-- Record excerpts follows --

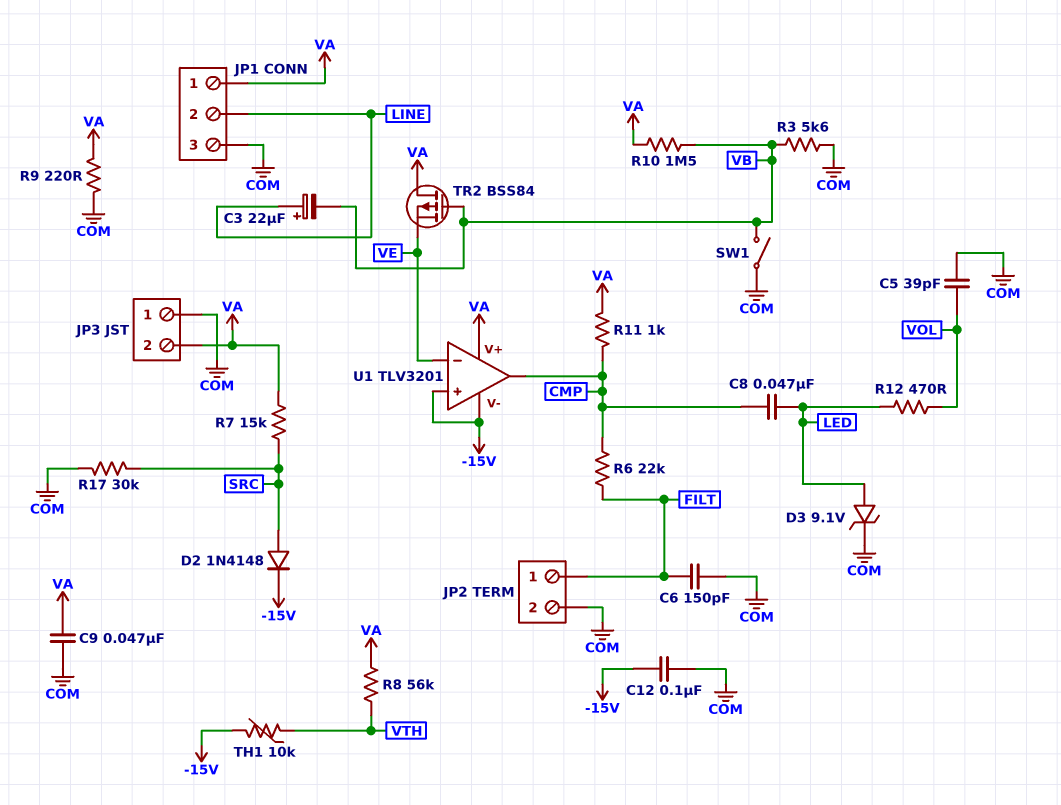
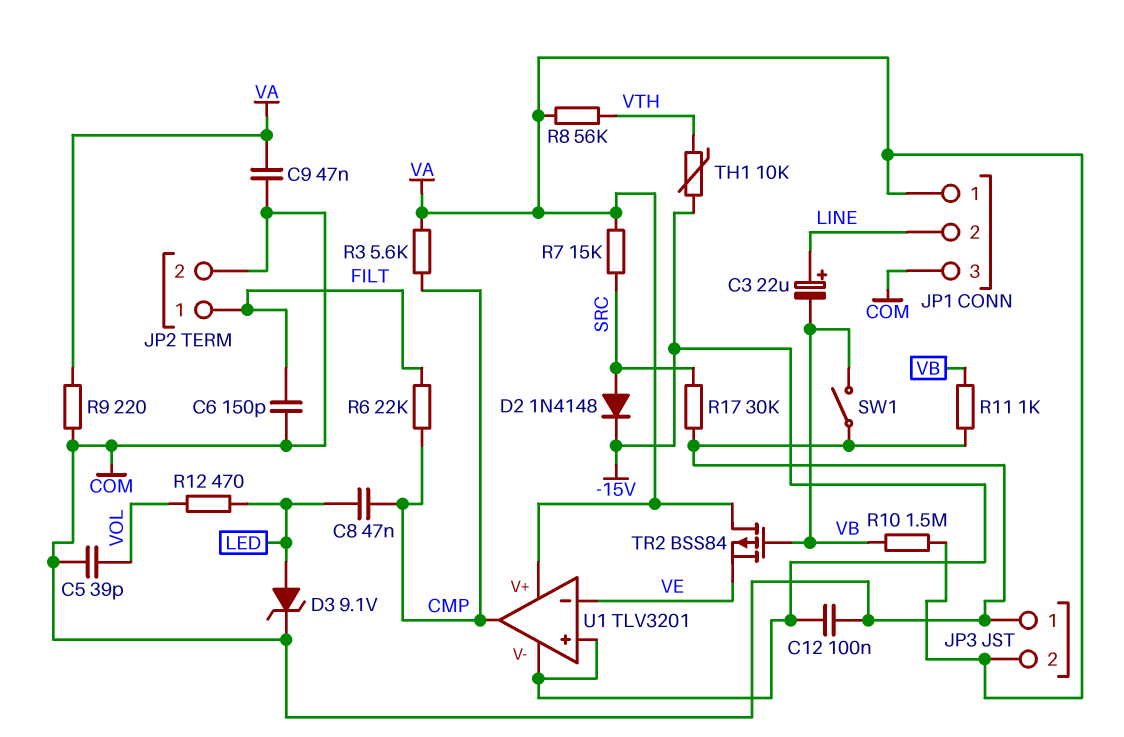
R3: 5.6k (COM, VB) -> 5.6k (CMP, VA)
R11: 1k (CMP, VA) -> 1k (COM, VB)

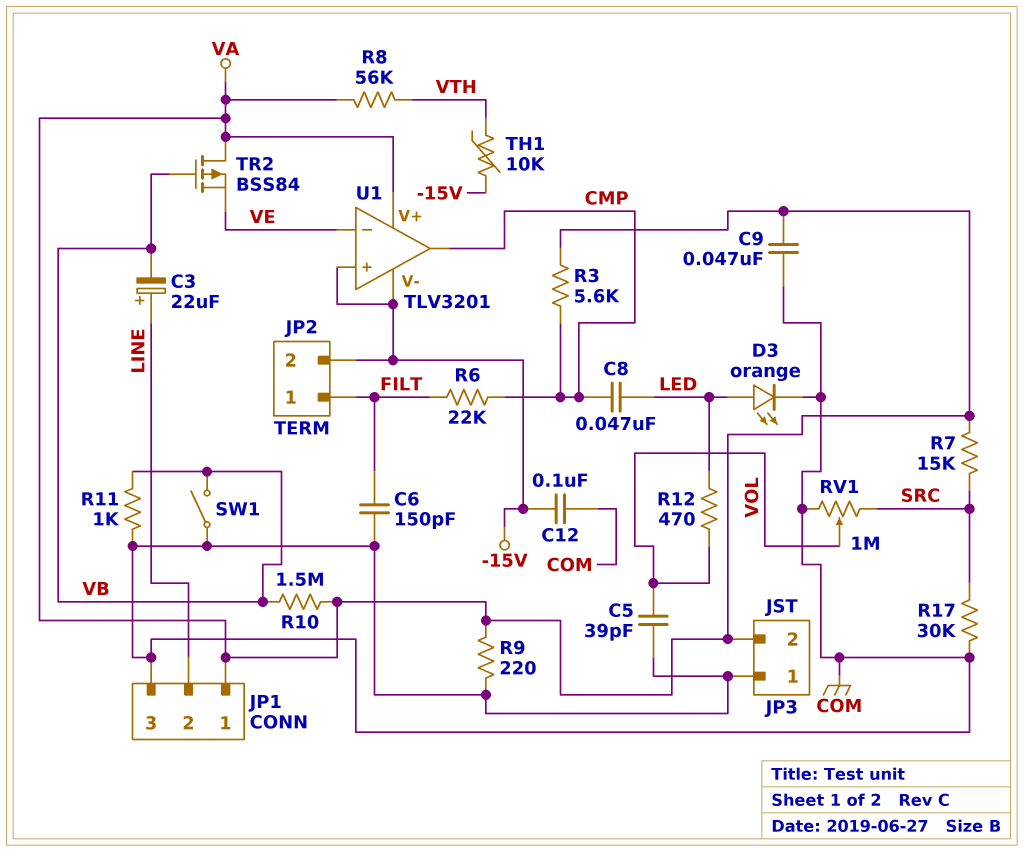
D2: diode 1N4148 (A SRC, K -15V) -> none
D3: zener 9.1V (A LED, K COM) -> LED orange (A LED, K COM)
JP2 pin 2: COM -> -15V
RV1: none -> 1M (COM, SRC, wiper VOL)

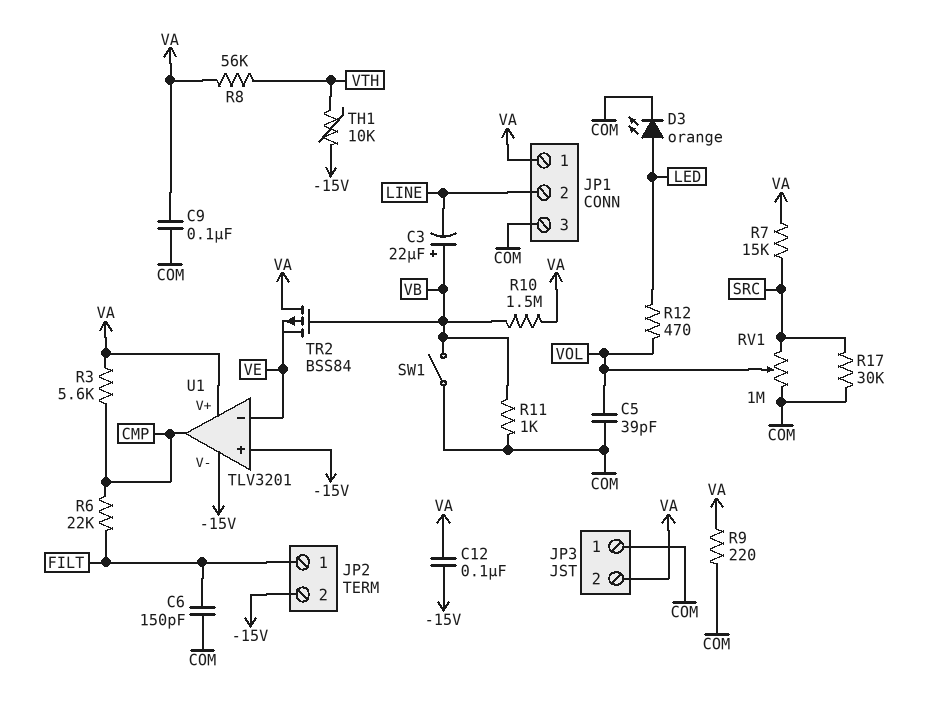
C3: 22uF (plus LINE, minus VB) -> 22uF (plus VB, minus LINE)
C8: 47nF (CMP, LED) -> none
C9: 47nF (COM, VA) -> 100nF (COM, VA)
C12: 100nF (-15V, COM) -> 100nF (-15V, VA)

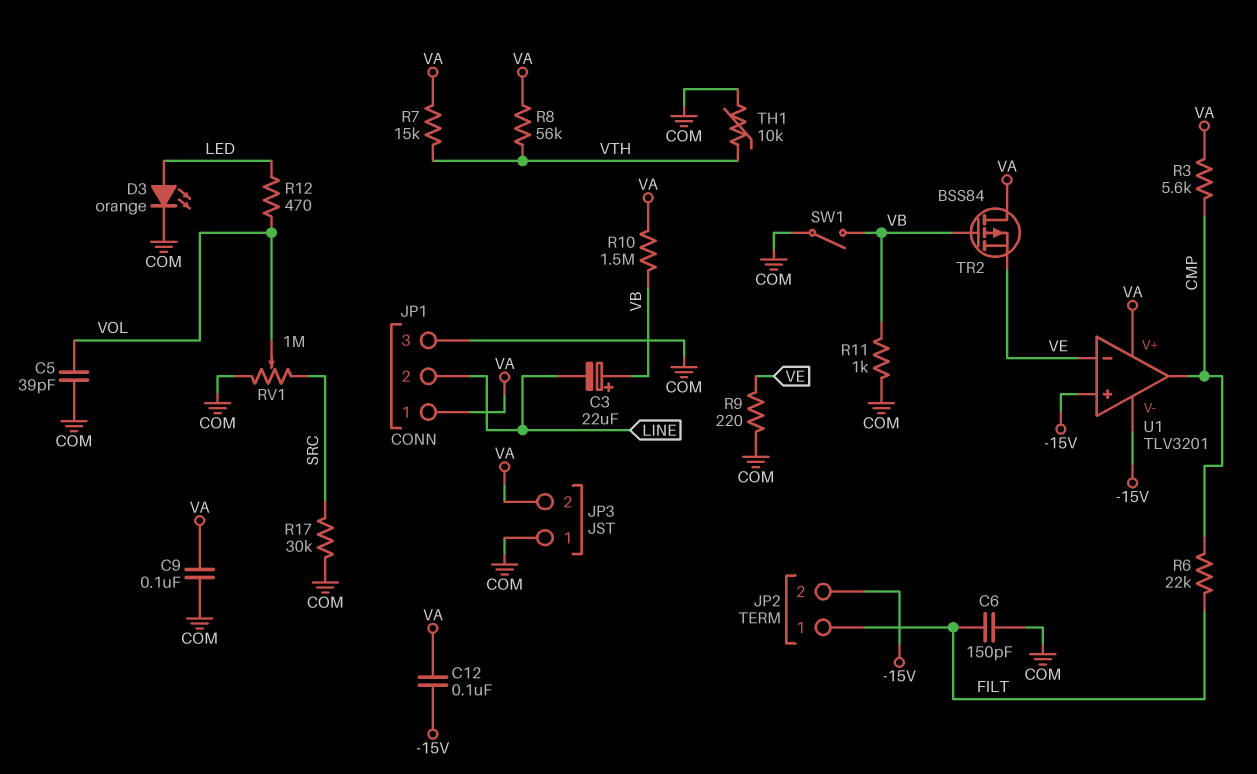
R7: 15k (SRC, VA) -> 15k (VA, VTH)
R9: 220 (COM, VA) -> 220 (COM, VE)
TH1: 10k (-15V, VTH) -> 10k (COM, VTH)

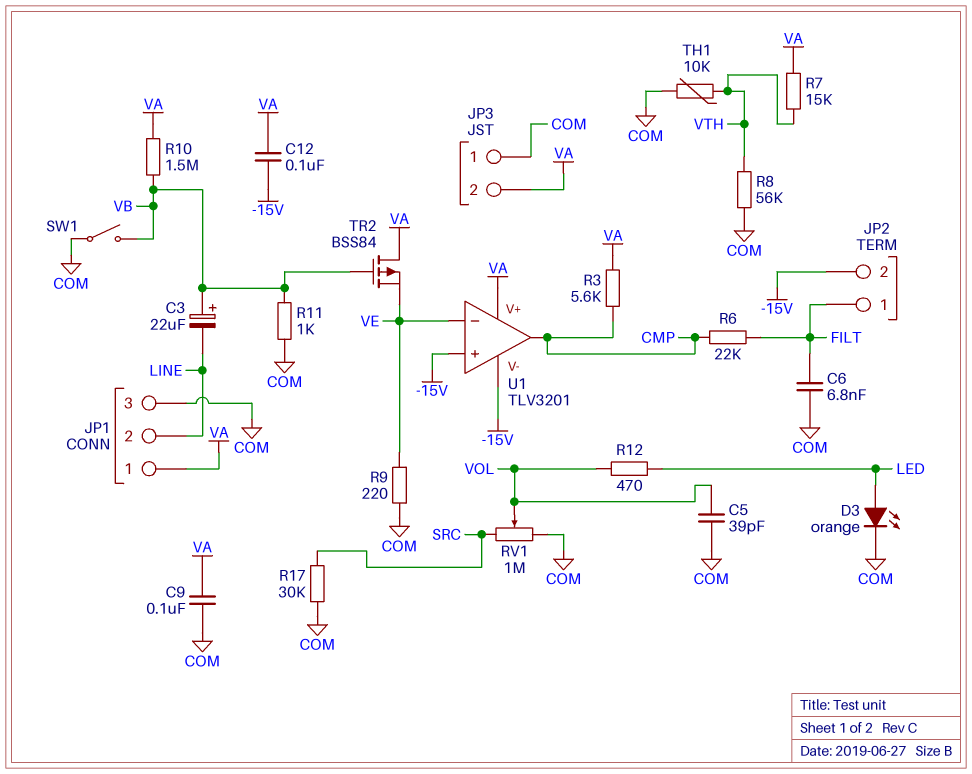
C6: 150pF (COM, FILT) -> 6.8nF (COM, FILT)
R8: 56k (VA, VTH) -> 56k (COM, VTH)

-- Record excerpts concluded --

# [What you are asked to do]
Only the lines from the line that contains "C9: 47nF (COM, VA) -> 100nF (COM, VA)" through the end of the entries are to be written out, exactly and without pictures, both ends included.

# [Solution to the problem]
C9: 47nF (COM, VA) -> 100nF (COM, VA)
C12: 100nF (-15V, COM) -> 100nF (-15V, VA)

R7: 15k (SRC, VA) -> 15k (VA, VTH)
R9: 220 (COM, VA) -> 220 (COM, VE)
TH1: 10k (-15V, VTH) -> 10k (COM, VTH)

C6: 150pF (COM, FILT) -> 6.8nF (COM, FILT)
R8: 56k (VA, VTH) -> 56k (COM, VTH)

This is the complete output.